About this exercise.
An exact transcription of the records is required, minus any images.

Data for analysis.
--------------------

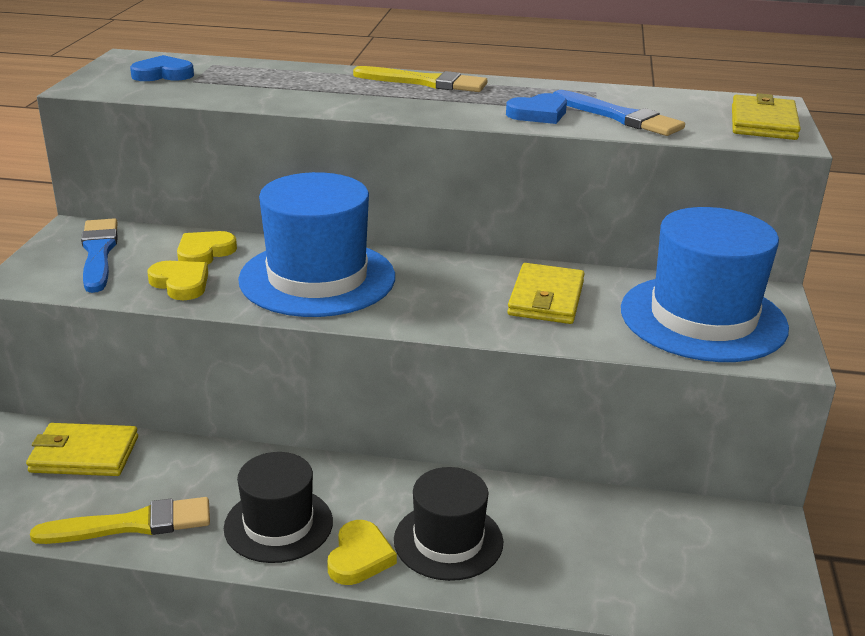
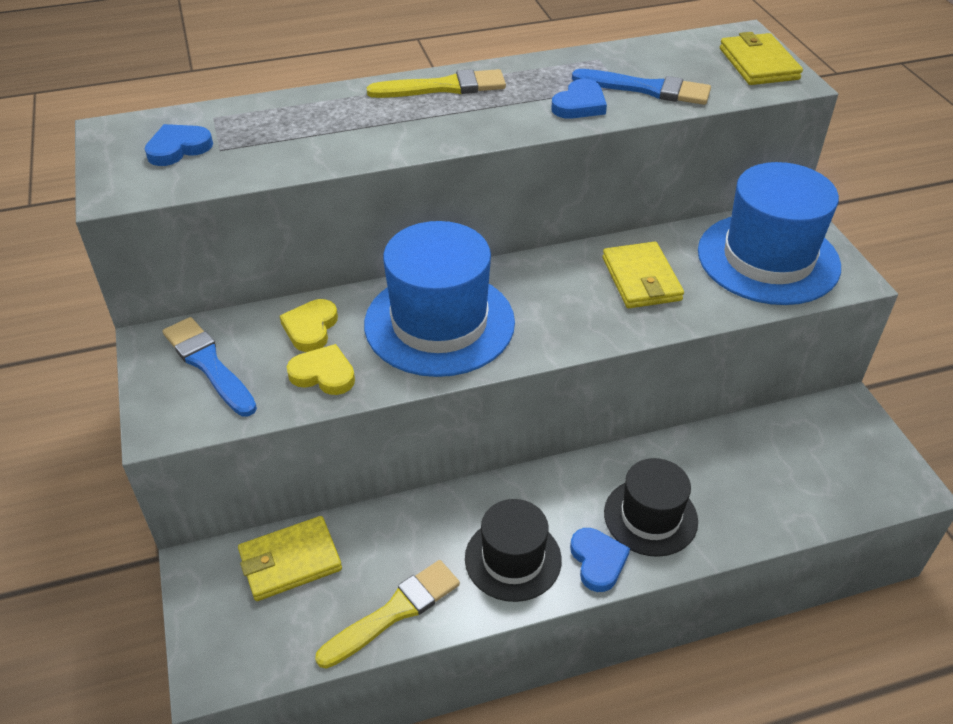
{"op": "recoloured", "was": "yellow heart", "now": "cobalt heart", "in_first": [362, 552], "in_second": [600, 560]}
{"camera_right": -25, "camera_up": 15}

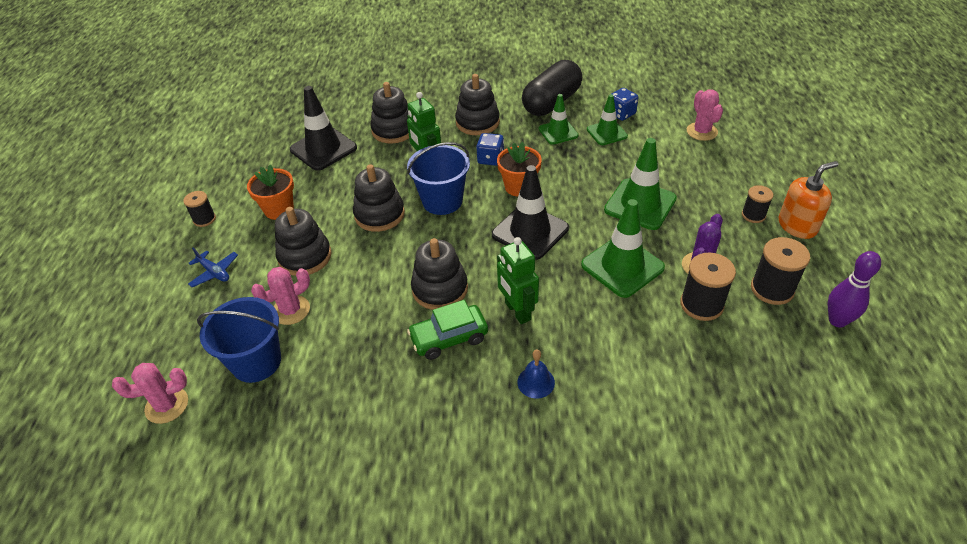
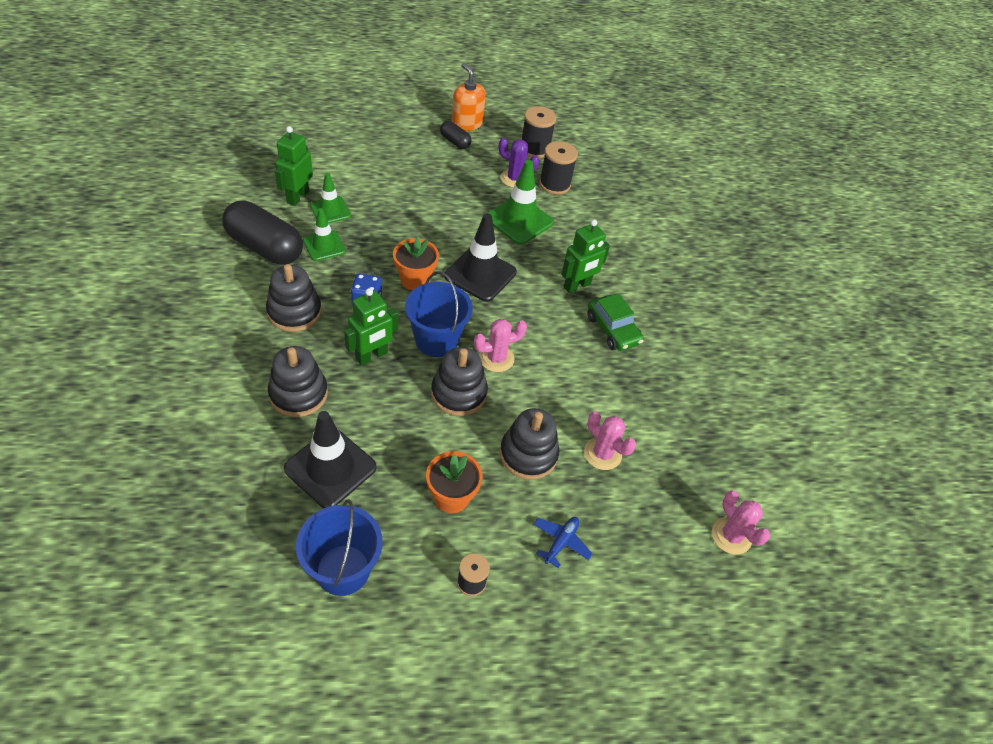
{"op": "replaced", "was": "cobalt dice", "now": "green toy robot", "in_first": [625, 104], "in_second": [294, 166]}
{"op": "moved", "was": "rose-pink cactus", "in_first": [705, 115], "in_second": [500, 345]}
{"op": "removed", "was": "green safety cone", "in_first": [640, 184]}
{"op": "replaced", "was": "ebony bobbin", "now": "ebony pill shape", "in_first": [757, 204], "in_second": [455, 135]}
{"op": "removed", "was": "ebony stacking toy", "in_first": [439, 274]}
{"op": "removed", "was": "purple tenpin", "in_first": [854, 289]}
{"op": "moved", "was": "cobalt pail", "in_first": [239, 340], "in_second": [339, 547]}
{"op": "removed", "was": "cobalt bell", "in_first": [536, 374]}
{"camera_right": -105, "camera_up": 5}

--------------------

Exercise answer.
{"op": "recoloured", "was": "yellow heart", "now": "cobalt heart", "in_first": [362, 552], "in_second": [600, 560]}
{"camera_right": -25, "camera_up": 15}

{"op": "replaced", "was": "cobalt dice", "now": "green toy robot", "in_first": [625, 104], "in_second": [294, 166]}
{"op": "moved", "was": "rose-pink cactus", "in_first": [705, 115], "in_second": [500, 345]}
{"op": "removed", "was": "green safety cone", "in_first": [640, 184]}
{"op": "replaced", "was": "ebony bobbin", "now": "ebony pill shape", "in_first": [757, 204], "in_second": [455, 135]}
{"op": "removed", "was": "ebony stacking toy", "in_first": [439, 274]}
{"op": "removed", "was": "purple tenpin", "in_first": [854, 289]}
{"op": "moved", "was": "cobalt pail", "in_first": [239, 340], "in_second": [339, 547]}
{"op": "removed", "was": "cobalt bell", "in_first": [536, 374]}
{"camera_right": -105, "camera_up": 5}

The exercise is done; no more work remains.